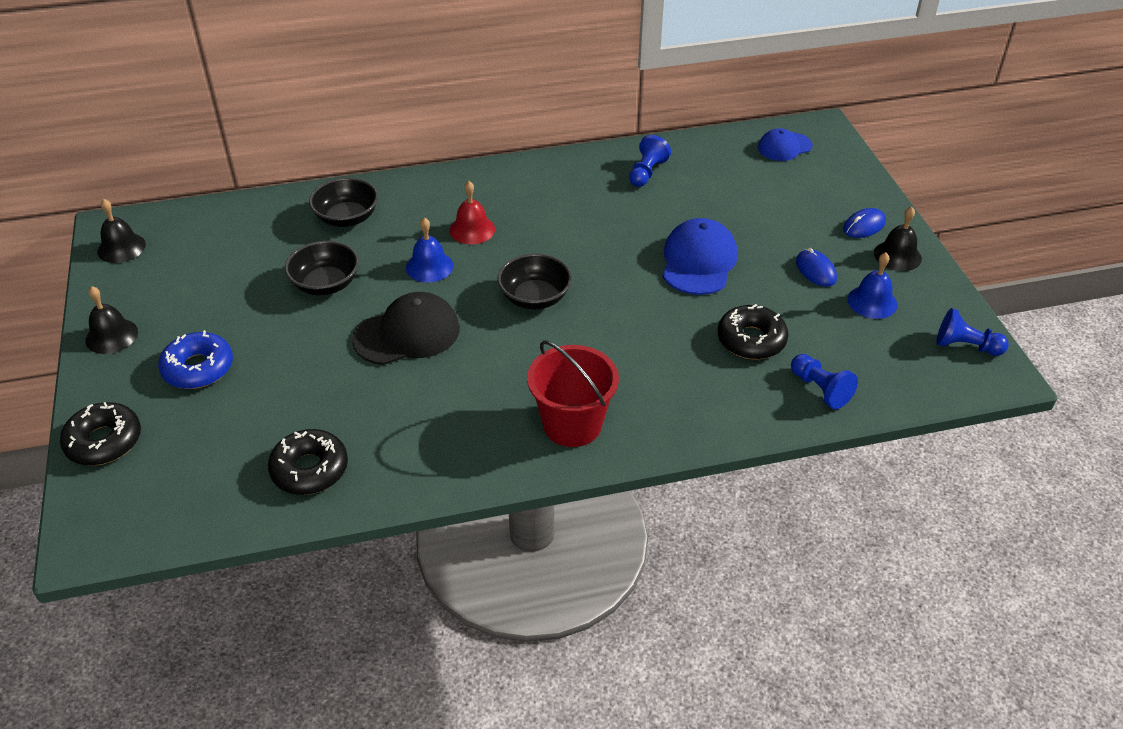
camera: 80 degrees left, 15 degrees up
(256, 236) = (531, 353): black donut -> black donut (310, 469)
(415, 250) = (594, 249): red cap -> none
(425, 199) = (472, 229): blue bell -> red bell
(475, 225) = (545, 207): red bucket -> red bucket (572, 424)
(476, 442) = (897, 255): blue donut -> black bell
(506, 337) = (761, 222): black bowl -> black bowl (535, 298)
...
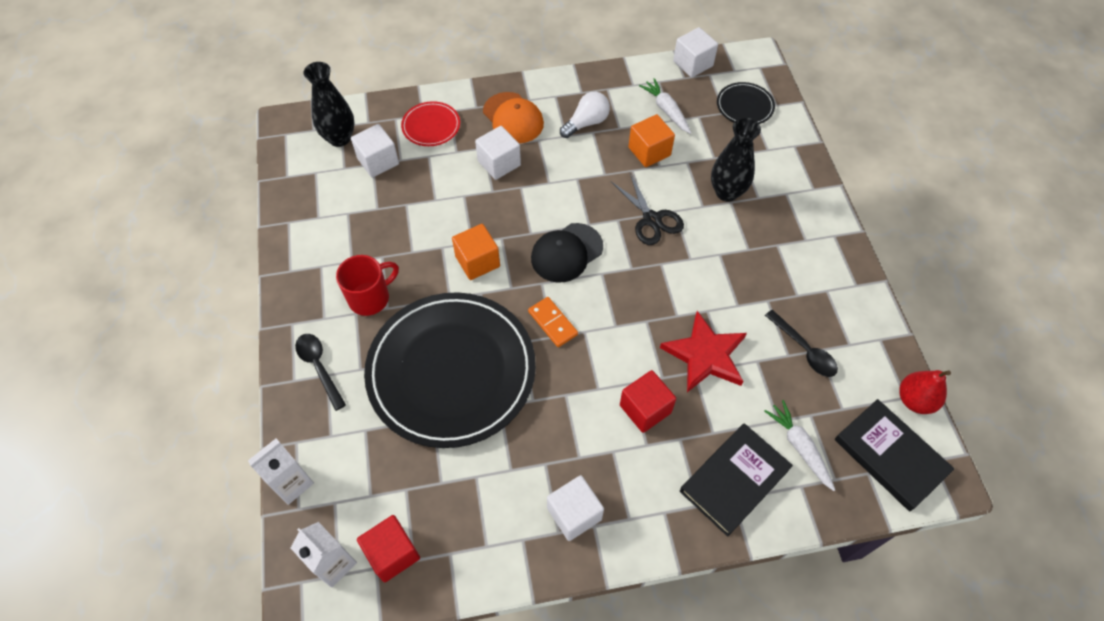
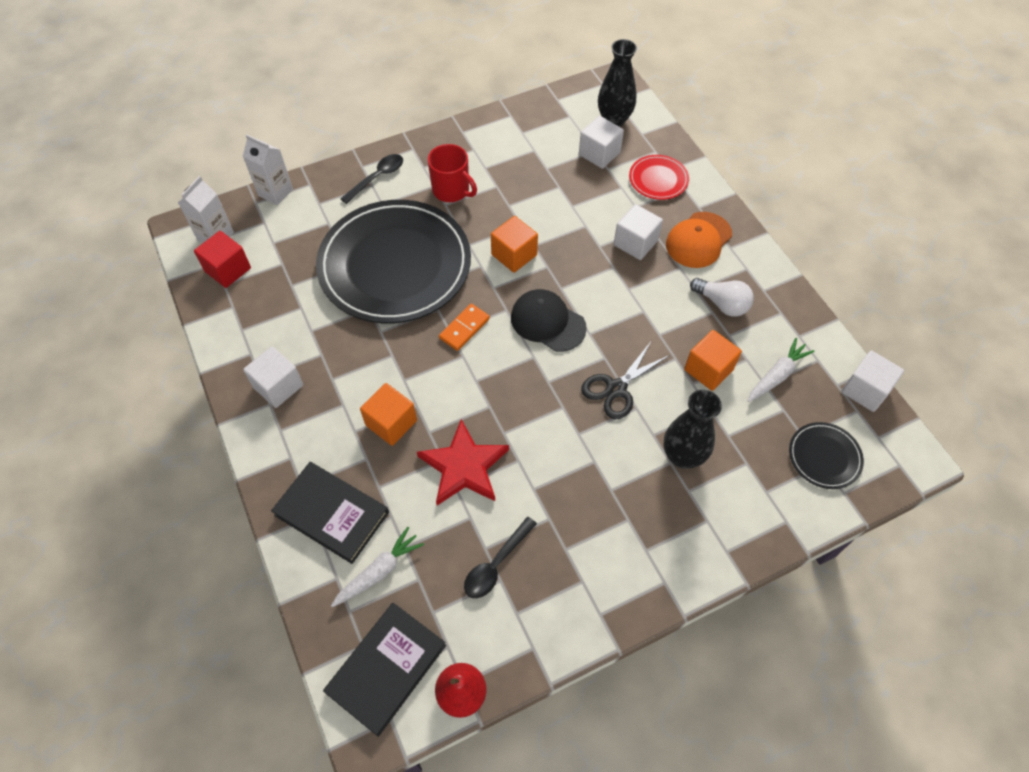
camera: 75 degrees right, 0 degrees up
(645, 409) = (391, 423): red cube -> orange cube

__Your instructions__:
The required answer is the exact run of lines above starting at the line with "camera: 75 degrees right, 0 degrees up" and ending at the line with "(645, 409) = (391, 423): red", with both ends present.

__Response__:
camera: 75 degrees right, 0 degrees up
(645, 409) = (391, 423): red cube -> orange cube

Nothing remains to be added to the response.